Segment Start: Material for this exercise
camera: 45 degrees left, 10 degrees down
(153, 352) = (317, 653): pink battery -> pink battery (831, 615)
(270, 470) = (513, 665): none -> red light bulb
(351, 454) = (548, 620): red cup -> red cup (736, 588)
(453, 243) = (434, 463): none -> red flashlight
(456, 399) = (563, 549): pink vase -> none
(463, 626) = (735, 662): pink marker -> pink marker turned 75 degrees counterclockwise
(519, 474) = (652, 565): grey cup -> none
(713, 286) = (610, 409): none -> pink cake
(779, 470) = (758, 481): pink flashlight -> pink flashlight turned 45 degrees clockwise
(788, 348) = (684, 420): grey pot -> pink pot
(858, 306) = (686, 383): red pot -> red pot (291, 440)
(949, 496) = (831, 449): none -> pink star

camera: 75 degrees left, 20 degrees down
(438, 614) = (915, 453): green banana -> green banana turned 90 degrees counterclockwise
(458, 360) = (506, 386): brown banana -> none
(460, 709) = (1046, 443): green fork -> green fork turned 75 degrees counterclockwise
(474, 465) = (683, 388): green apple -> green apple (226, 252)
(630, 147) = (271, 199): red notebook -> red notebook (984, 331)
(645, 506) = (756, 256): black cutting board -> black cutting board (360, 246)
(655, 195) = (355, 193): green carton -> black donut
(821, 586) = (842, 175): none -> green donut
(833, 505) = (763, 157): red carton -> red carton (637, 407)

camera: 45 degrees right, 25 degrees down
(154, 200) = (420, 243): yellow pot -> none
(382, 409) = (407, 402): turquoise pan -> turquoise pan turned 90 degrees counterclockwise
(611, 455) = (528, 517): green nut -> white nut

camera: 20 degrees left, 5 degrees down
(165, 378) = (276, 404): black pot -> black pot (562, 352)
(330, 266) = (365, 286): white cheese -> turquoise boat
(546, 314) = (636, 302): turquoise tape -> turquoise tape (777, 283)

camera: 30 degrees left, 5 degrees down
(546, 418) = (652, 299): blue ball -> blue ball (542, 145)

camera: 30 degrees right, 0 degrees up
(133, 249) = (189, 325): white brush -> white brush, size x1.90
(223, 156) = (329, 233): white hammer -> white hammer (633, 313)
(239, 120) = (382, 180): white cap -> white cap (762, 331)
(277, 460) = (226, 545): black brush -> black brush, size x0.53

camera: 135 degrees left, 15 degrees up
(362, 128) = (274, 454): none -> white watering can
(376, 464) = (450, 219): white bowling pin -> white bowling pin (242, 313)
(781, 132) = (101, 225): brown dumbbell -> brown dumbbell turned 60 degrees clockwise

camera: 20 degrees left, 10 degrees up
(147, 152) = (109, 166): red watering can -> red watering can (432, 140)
Segment End: Material for this exercise
Exercise goal: Transcribe the records exactly as given.

Response to the task:
camera: 45 degrees left, 10 degrees down
(153, 352) = (317, 653): pink battery -> pink battery (831, 615)
(270, 470) = (513, 665): none -> red light bulb
(351, 454) = (548, 620): red cup -> red cup (736, 588)
(453, 243) = (434, 463): none -> red flashlight
(456, 399) = (563, 549): pink vase -> none
(463, 626) = (735, 662): pink marker -> pink marker turned 75 degrees counterclockwise
(519, 474) = (652, 565): grey cup -> none
(713, 286) = (610, 409): none -> pink cake
(779, 470) = (758, 481): pink flashlight -> pink flashlight turned 45 degrees clockwise
(788, 348) = (684, 420): grey pot -> pink pot
(858, 306) = (686, 383): red pot -> red pot (291, 440)
(949, 496) = (831, 449): none -> pink star

camera: 75 degrees left, 20 degrees down
(438, 614) = (915, 453): green banana -> green banana turned 90 degrees counterclockwise
(458, 360) = (506, 386): brown banana -> none
(460, 709) = (1046, 443): green fork -> green fork turned 75 degrees counterclockwise
(474, 465) = (683, 388): green apple -> green apple (226, 252)
(630, 147) = (271, 199): red notebook -> red notebook (984, 331)
(645, 506) = (756, 256): black cutting board -> black cutting board (360, 246)
(655, 195) = (355, 193): green carton -> black donut
(821, 586) = (842, 175): none -> green donut
(833, 505) = (763, 157): red carton -> red carton (637, 407)

camera: 45 degrees right, 25 degrees down
(154, 200) = (420, 243): yellow pot -> none
(382, 409) = (407, 402): turquoise pan -> turquoise pan turned 90 degrees counterclockwise
(611, 455) = (528, 517): green nut -> white nut

camera: 20 degrees left, 5 degrees down
(165, 378) = (276, 404): black pot -> black pot (562, 352)
(330, 266) = (365, 286): white cheese -> turquoise boat
(546, 314) = (636, 302): turquoise tape -> turquoise tape (777, 283)

camera: 30 degrees left, 5 degrees down
(546, 418) = (652, 299): blue ball -> blue ball (542, 145)

camera: 30 degrees right, 0 degrees up
(133, 249) = (189, 325): white brush -> white brush, size x1.90
(223, 156) = (329, 233): white hammer -> white hammer (633, 313)
(239, 120) = (382, 180): white cap -> white cap (762, 331)
(277, 460) = (226, 545): black brush -> black brush, size x0.53

camera: 135 degrees left, 15 degrees up
(362, 128) = (274, 454): none -> white watering can
(376, 464) = (450, 219): white bowling pin -> white bowling pin (242, 313)
(781, 132) = (101, 225): brown dumbbell -> brown dumbbell turned 60 degrees clockwise

camera: 20 degrees left, 10 degrees up
(147, 152) = (109, 166): red watering can -> red watering can (432, 140)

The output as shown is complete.